→ **Activity**
Tally the lines in the following entries that include the word "none"; state only the total.

→ **Records for this task**

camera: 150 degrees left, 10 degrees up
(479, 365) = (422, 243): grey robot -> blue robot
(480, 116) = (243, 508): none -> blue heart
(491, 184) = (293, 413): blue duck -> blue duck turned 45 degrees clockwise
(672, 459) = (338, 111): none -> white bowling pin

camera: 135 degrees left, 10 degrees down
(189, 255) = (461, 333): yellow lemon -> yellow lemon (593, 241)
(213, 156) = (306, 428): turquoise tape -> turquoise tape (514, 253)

→ **Solution for this task**
2